Before-and-after object lists
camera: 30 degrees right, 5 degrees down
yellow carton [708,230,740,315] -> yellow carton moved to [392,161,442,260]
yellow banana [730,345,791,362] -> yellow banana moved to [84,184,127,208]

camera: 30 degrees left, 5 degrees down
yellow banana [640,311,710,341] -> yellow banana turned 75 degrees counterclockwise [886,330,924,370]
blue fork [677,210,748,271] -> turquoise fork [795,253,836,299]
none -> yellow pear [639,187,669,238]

...

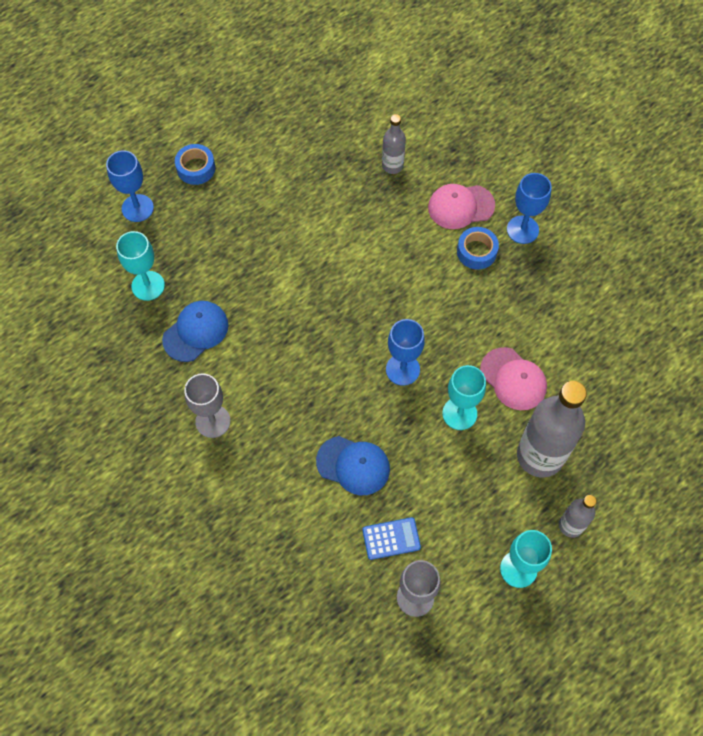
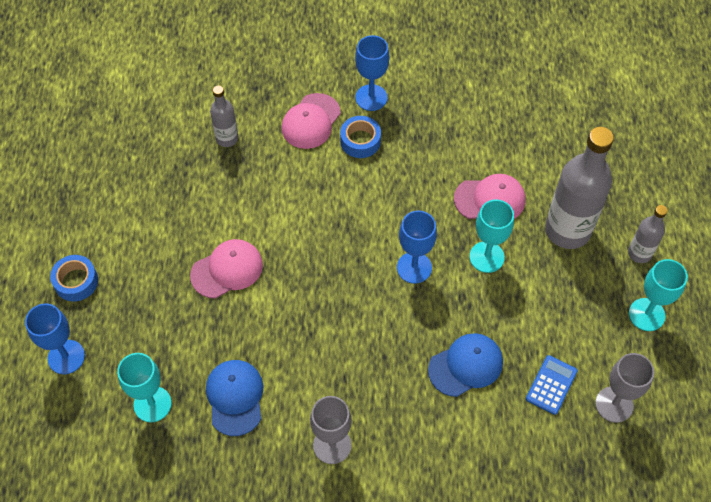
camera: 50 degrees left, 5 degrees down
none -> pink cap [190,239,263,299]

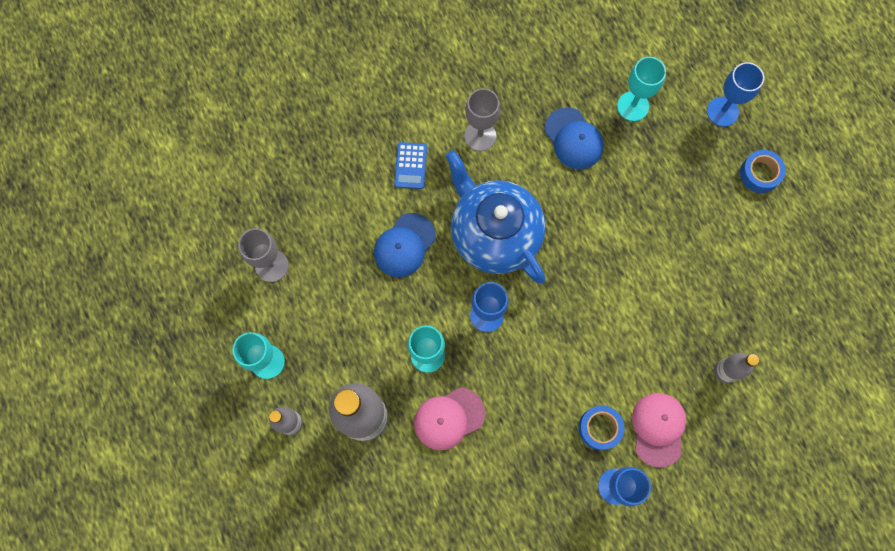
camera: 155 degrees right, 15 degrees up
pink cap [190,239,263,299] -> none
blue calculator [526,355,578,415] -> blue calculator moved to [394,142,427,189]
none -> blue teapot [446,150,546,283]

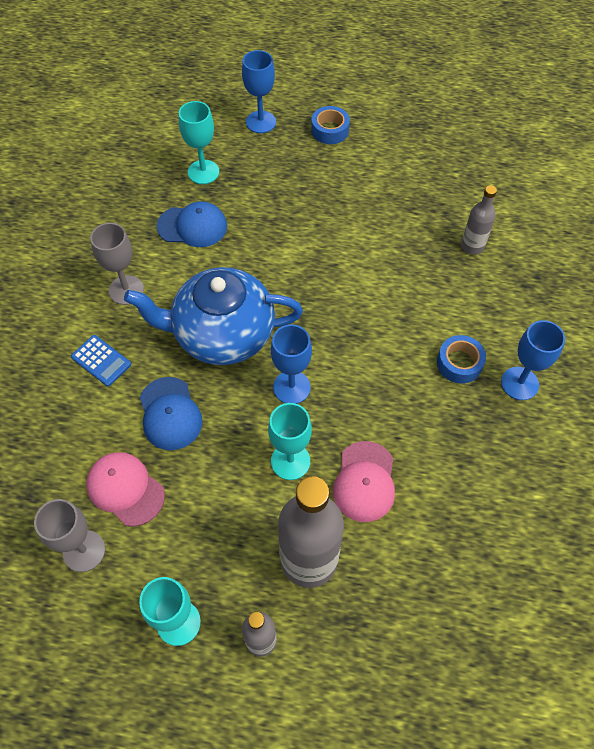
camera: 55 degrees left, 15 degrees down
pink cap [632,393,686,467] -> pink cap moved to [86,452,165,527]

* PROBLEM STATEMENT: Filter the data, keeping only the lines that contain "none".

* THE COMPLETED TASK:
none -> yellow pear [639,187,669,238]
none -> pink cap [190,239,263,299]
pink cap [190,239,263,299] -> none
none -> blue teapot [446,150,546,283]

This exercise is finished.